### Dataset records
● ● ● ● ●

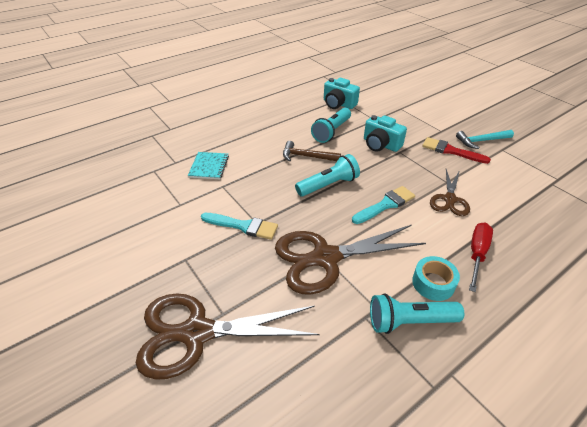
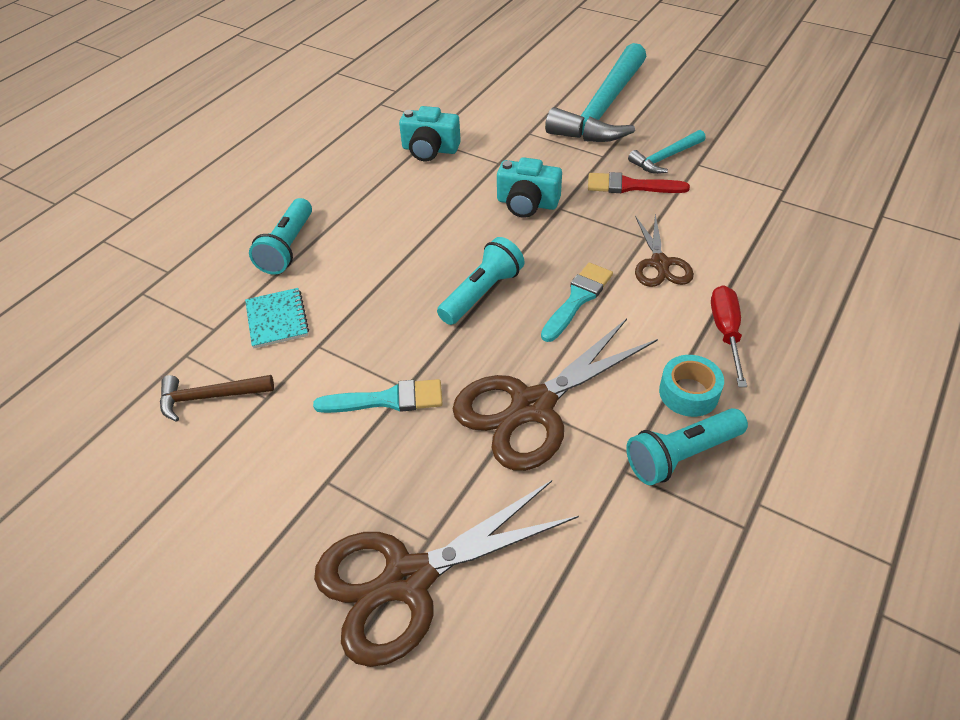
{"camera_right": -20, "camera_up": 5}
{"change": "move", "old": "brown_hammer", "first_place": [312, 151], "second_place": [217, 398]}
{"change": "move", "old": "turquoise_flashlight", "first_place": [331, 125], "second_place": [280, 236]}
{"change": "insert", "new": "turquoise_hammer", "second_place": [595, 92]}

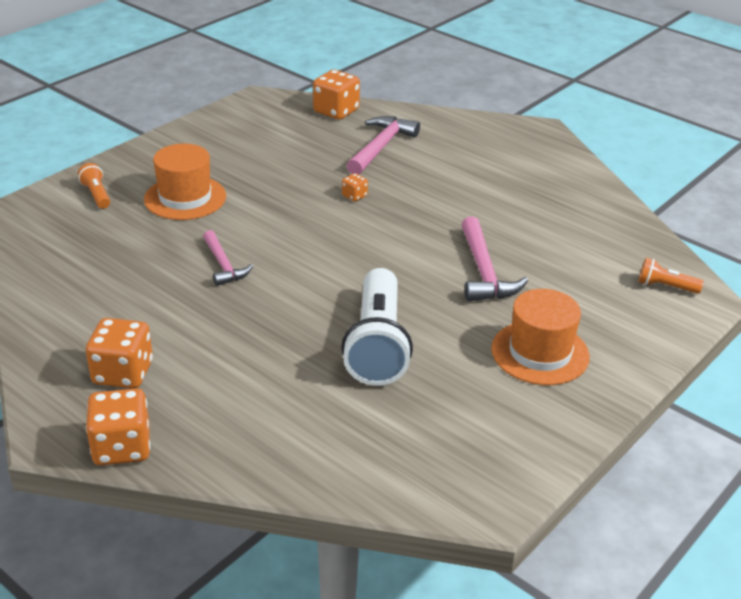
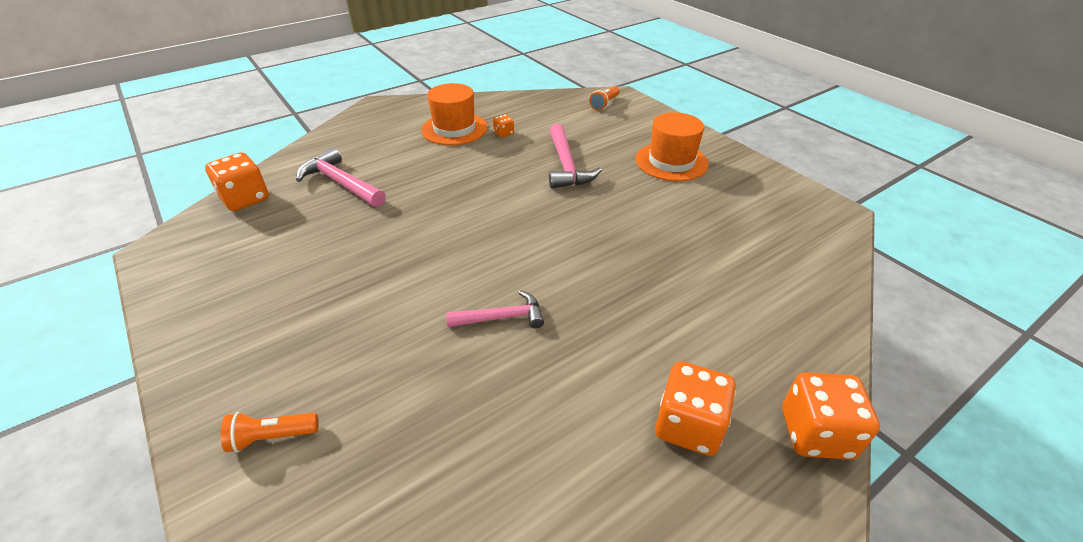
{"camera_right": -75, "camera_up": 5}
{"change": "move", "old": "orange_hat", "first_place": [185, 182], "second_place": [454, 114]}
{"change": "move", "old": "orange_dice", "first_place": [355, 187], "second_place": [503, 126]}
{"change": "rotate", "old": "pink_hammer", "first_place": [494, 259], "second_place": [575, 156], "degrees": 75}
{"change": "delete", "old": "white_flashlight", "first_place": [377, 327]}

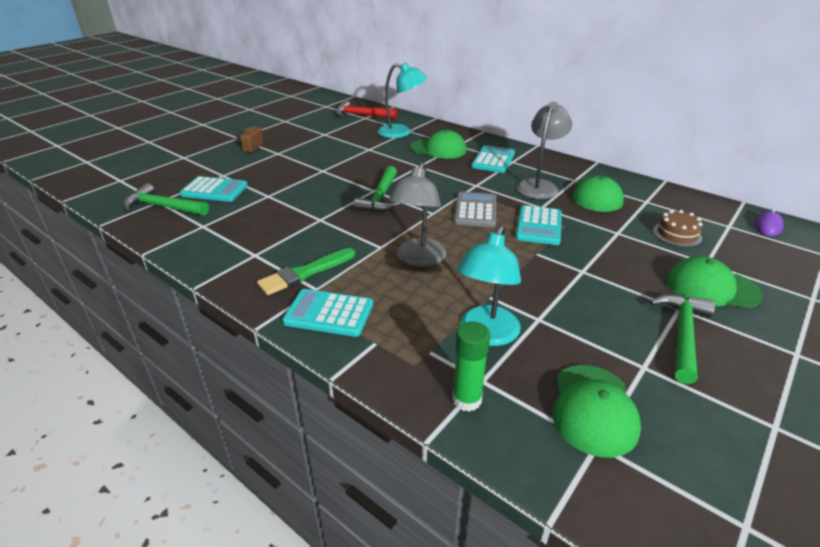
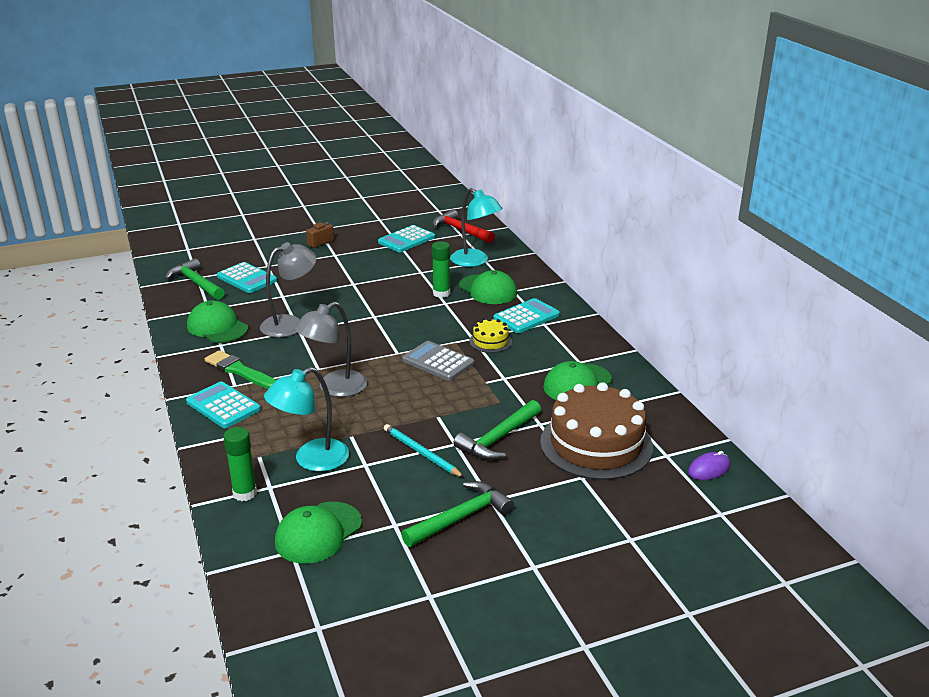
{"camera_right": 30, "camera_up": -5}
{"change": "move", "old": "green_cap", "first_place": [715, 282], "second_place": [217, 321]}
{"change": "rotate", "old": "green_brush", "first_place": [306, 271], "second_place": [240, 369], "degrees": 45}
{"change": "move", "old": "grey_lamp", "first_place": [544, 150], "second_place": [288, 290]}
{"change": "move", "old": "turquoise_calculator", "first_place": [539, 225], "second_place": [406, 238]}
{"change": "insert", "new": "turquoise_pencil", "second_place": [424, 450]}
{"change": "rotate", "old": "grey_calculator", "first_place": [475, 209], "second_place": [438, 361], "degrees": -90}
{"change": "insert", "new": "green_glue_stick", "second_place": [441, 269]}
{"change": "move", "old": "green_hammer", "first_place": [376, 189], "second_place": [497, 430]}
{"change": "insert", "new": "yellow_cake", "second_place": [490, 335]}
{"change": "resize", "old": "brown_cake", "first_place": [678, 228], "second_place": [596, 431], "factor": 2.21}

● ● ● ● ●

### Your task
It would help to have the listing above repeated exactly, with all images removed.

### Result
{"camera_right": -20, "camera_up": 5}
{"change": "move", "old": "brown_hammer", "first_place": [312, 151], "second_place": [217, 398]}
{"change": "move", "old": "turquoise_flashlight", "first_place": [331, 125], "second_place": [280, 236]}
{"change": "insert", "new": "turquoise_hammer", "second_place": [595, 92]}

{"camera_right": -75, "camera_up": 5}
{"change": "move", "old": "orange_hat", "first_place": [185, 182], "second_place": [454, 114]}
{"change": "move", "old": "orange_dice", "first_place": [355, 187], "second_place": [503, 126]}
{"change": "rotate", "old": "pink_hammer", "first_place": [494, 259], "second_place": [575, 156], "degrees": 75}
{"change": "delete", "old": "white_flashlight", "first_place": [377, 327]}

{"camera_right": 30, "camera_up": -5}
{"change": "move", "old": "green_cap", "first_place": [715, 282], "second_place": [217, 321]}
{"change": "rotate", "old": "green_brush", "first_place": [306, 271], "second_place": [240, 369], "degrees": 45}
{"change": "move", "old": "grey_lamp", "first_place": [544, 150], "second_place": [288, 290]}
{"change": "move", "old": "turquoise_calculator", "first_place": [539, 225], "second_place": [406, 238]}
{"change": "insert", "new": "turquoise_pencil", "second_place": [424, 450]}
{"change": "rotate", "old": "grey_calculator", "first_place": [475, 209], "second_place": [438, 361], "degrees": -90}
{"change": "insert", "new": "green_glue_stick", "second_place": [441, 269]}
{"change": "move", "old": "green_hammer", "first_place": [376, 189], "second_place": [497, 430]}
{"change": "insert", "new": "yellow_cake", "second_place": [490, 335]}
{"change": "resize", "old": "brown_cake", "first_place": [678, 228], "second_place": [596, 431], "factor": 2.21}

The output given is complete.